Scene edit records
══════════
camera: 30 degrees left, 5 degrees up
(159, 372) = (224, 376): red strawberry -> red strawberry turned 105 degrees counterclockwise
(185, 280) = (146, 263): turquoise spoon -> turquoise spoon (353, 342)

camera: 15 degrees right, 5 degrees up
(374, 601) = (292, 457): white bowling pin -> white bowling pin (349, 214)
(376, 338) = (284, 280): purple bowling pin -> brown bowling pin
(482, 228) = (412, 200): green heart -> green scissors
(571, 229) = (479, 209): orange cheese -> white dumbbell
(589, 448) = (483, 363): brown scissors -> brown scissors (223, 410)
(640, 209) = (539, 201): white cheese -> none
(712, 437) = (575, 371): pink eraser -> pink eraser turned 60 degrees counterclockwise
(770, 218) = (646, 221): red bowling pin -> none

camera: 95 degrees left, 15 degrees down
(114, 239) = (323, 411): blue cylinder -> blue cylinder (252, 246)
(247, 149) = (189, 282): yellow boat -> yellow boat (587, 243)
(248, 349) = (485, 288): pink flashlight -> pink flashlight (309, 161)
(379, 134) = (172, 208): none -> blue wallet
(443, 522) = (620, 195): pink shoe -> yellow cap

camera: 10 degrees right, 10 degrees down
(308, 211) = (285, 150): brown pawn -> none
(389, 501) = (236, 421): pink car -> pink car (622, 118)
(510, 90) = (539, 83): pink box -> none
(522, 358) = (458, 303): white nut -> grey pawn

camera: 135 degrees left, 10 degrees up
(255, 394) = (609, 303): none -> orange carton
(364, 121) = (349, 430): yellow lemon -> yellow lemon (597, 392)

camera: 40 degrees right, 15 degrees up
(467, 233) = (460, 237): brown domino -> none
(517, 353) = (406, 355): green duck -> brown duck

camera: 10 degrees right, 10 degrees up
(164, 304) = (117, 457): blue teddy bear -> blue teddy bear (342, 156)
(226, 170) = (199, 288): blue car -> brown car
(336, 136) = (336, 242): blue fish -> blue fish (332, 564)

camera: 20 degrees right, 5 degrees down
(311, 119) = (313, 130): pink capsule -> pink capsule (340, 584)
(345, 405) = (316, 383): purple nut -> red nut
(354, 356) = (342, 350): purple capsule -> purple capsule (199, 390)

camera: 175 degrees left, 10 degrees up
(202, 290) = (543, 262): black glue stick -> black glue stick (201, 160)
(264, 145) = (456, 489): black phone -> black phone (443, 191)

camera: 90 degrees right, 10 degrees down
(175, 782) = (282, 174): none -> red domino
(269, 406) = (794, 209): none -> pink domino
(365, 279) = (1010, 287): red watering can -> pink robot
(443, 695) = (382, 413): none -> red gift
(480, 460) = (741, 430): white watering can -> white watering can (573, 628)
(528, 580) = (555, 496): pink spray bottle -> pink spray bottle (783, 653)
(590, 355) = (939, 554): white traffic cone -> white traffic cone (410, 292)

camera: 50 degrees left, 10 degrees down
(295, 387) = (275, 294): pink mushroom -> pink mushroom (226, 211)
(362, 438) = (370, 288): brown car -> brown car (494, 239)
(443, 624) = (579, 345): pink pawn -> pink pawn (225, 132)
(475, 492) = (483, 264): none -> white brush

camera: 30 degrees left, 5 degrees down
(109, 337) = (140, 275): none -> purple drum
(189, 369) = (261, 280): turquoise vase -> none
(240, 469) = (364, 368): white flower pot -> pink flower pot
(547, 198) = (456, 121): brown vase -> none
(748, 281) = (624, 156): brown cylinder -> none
══════════
_Required action_.
In the entries above, which lines hold the string "green"? Report all of them.

_Output for this task_.
(482, 228) = (412, 200): green heart -> green scissors
(517, 353) = (406, 355): green duck -> brown duck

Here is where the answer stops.